▶ [Recorded data]
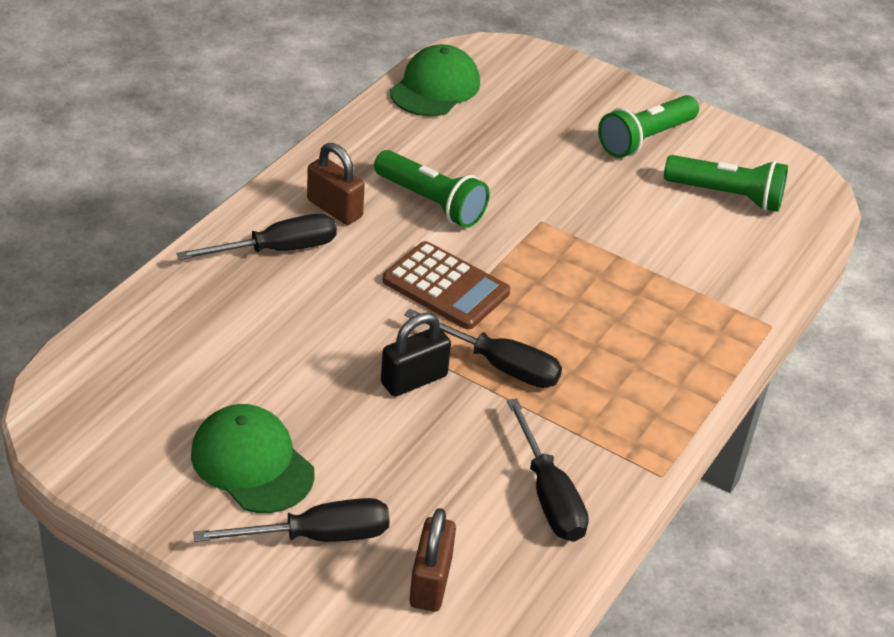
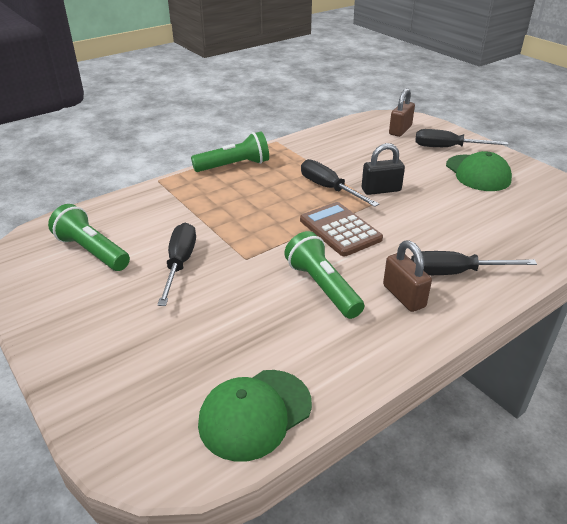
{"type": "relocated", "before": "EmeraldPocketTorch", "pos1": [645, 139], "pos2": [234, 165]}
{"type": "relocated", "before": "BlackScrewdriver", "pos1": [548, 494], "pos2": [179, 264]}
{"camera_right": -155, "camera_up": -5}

▶ [Exercise goal] Repeat the data exactly as given. Keep every picture out of the copy.

▶ [The answer]
{"type": "relocated", "before": "EmeraldPocketTorch", "pos1": [645, 139], "pos2": [234, 165]}
{"type": "relocated", "before": "BlackScrewdriver", "pos1": [548, 494], "pos2": [179, 264]}
{"camera_right": -155, "camera_up": -5}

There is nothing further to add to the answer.